++++ RECORDS FOR THIS EXERCISE ++++

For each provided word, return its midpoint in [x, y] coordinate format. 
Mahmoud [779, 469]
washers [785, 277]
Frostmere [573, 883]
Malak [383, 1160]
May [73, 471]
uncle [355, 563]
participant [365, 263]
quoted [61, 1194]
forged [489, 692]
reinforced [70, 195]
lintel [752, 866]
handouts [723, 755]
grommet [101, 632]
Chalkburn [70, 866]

++++
++++ RECORDS FOR THIS EXERCISE ++++

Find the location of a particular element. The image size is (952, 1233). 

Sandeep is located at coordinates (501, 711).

++++

• _STATED TASK_
Reproduce word for word the lines of the material beginning with the line containing "May [73, 471]" and continuing through the line containing "Chalkburn [70, 866]".

• _RESULT OF THE TASK_
May [73, 471]
uncle [355, 563]
participant [365, 263]
quoted [61, 1194]
forged [489, 692]
reinforced [70, 195]
lintel [752, 866]
handouts [723, 755]
grommet [101, 632]
Chalkburn [70, 866]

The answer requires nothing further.